_What to produce:_
Transcribe exactly, and only, the lines from the one containing "(398, 249) = (572, 336): yellow" through the end of the entries below, leaving the pictures out.

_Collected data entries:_
'''

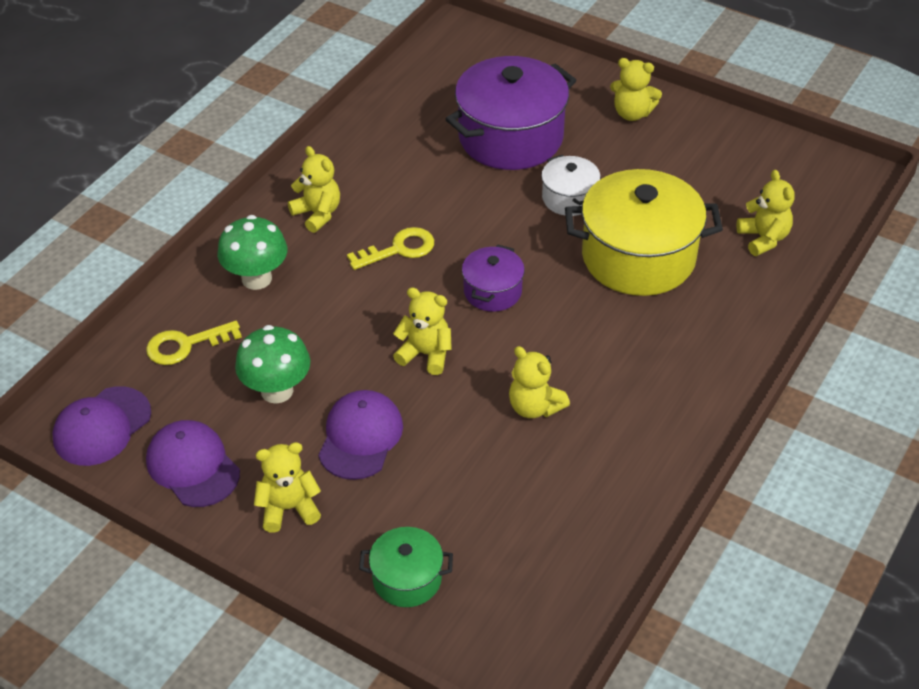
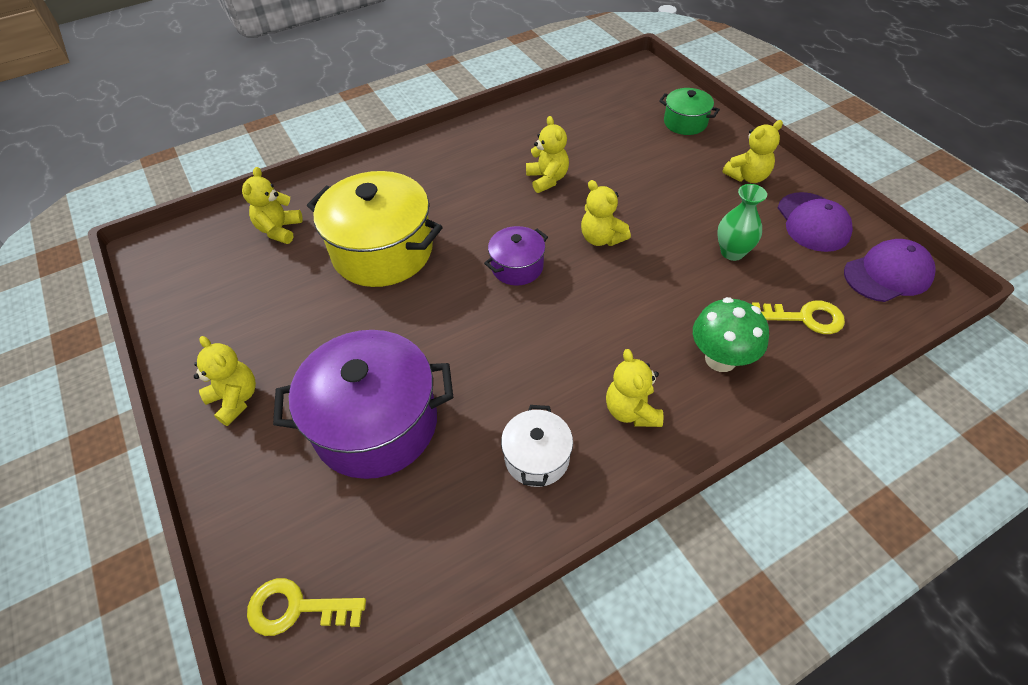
camera: 150 degrees left, 5 degrees up
(277, 390) = (732, 252): green mushroom -> green vase
(288, 508) = (747, 176): yellow teddy bear -> yellow teddy bear turned 45 degrees counterclockwise
(360, 437) = (680, 201): purple cap -> none
(398, 249) = (572, 336): yellow key -> yellow key (297, 608)
(569, 198) = (385, 326): white pot -> white pot (537, 458)

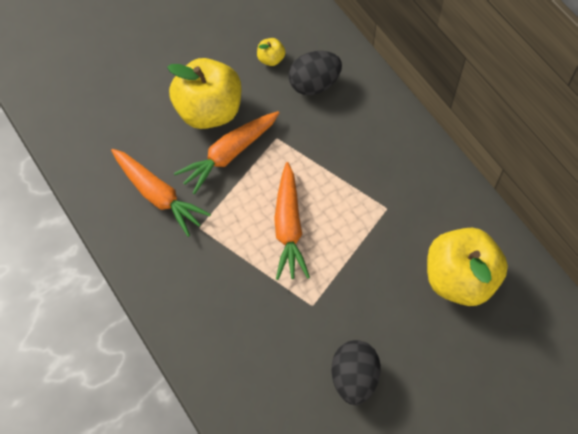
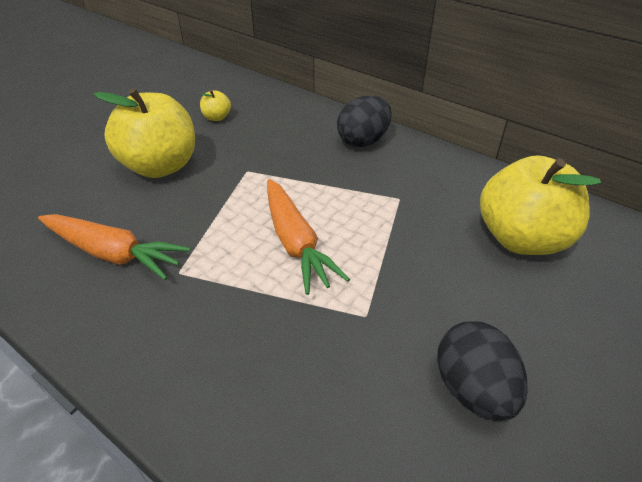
camera: 20 degrees left, 20 degrees down
(229, 155) = (196, 196): orange carrot -> none
(314, 84) = (269, 125): black egg -> black egg (363, 141)

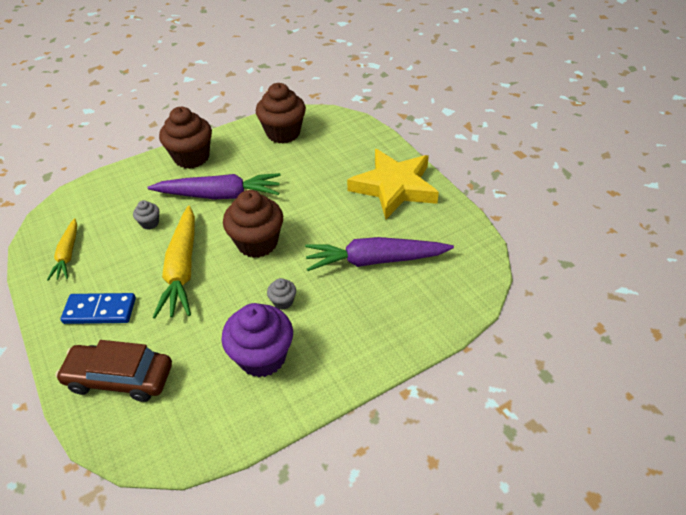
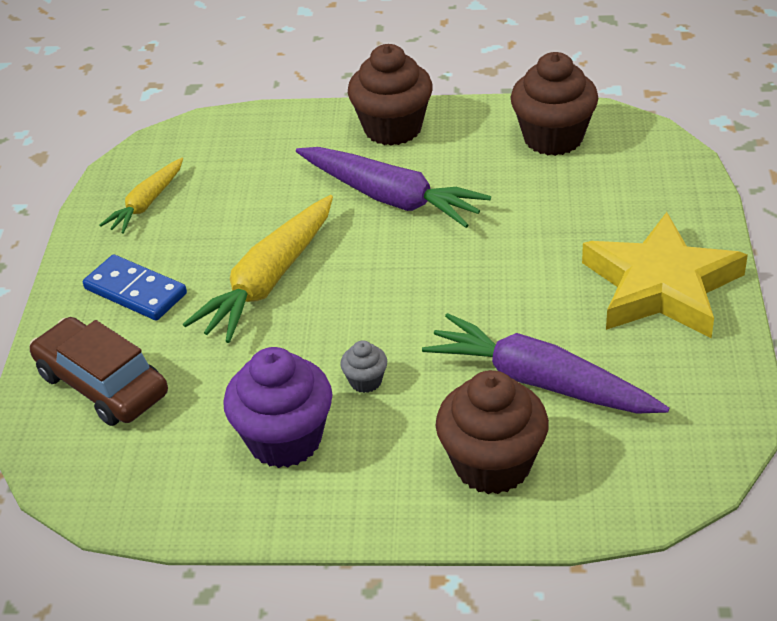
camera: 35 degrees right, 5 degrees down
(150, 223) = (272, 202): grey cupcake -> none
(257, 243) = (392, 286): brown cupcake -> brown cupcake (492, 465)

'''

_Output below:_
(398, 249) = (572, 336): yellow key -> yellow key (297, 608)
(569, 198) = (385, 326): white pot -> white pot (537, 458)

camera: 20 degrees left, 20 degrees down
(229, 155) = (196, 196): orange carrot -> none
(314, 84) = (269, 125): black egg -> black egg (363, 141)

camera: 35 degrees right, 5 degrees down
(150, 223) = (272, 202): grey cupcake -> none
(257, 243) = (392, 286): brown cupcake -> brown cupcake (492, 465)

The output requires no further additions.